Directions for this task
Transcribe each record exactly. Omit the pictures.

[Scene images with change listings]
· · · ·
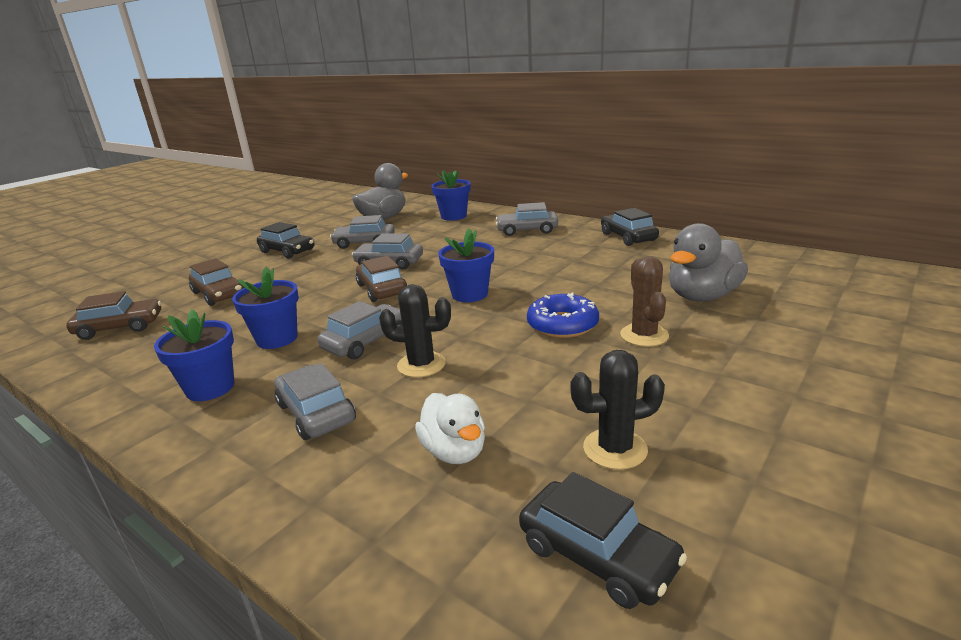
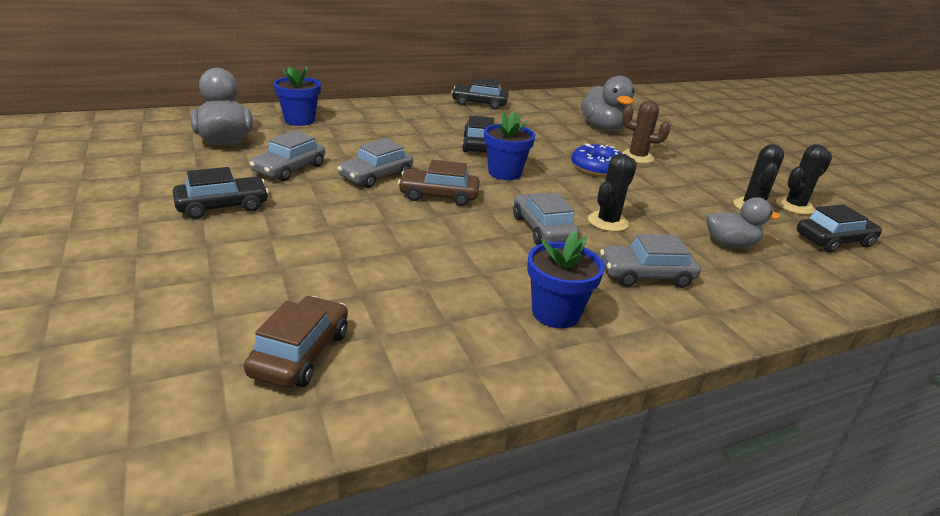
camera: 65 degrees left, 5 degrees up
brown car [189,258,245,306] -> none
blue flower pot [232,267,299,349] -> none
white duck [415,393,485,464] -> grey duck [706,197,780,248]
grey car [496,202,558,236] -> none
none -> black car [462,116,494,152]
none -> black cactus [776,144,832,215]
· · · ·
Task response
camera: 65 degrees left, 5 degrees up
brown car [189,258,245,306] -> none
blue flower pot [232,267,299,349] -> none
white duck [415,393,485,464] -> grey duck [706,197,780,248]
grey car [496,202,558,236] -> none
none -> black car [462,116,494,152]
none -> black cactus [776,144,832,215]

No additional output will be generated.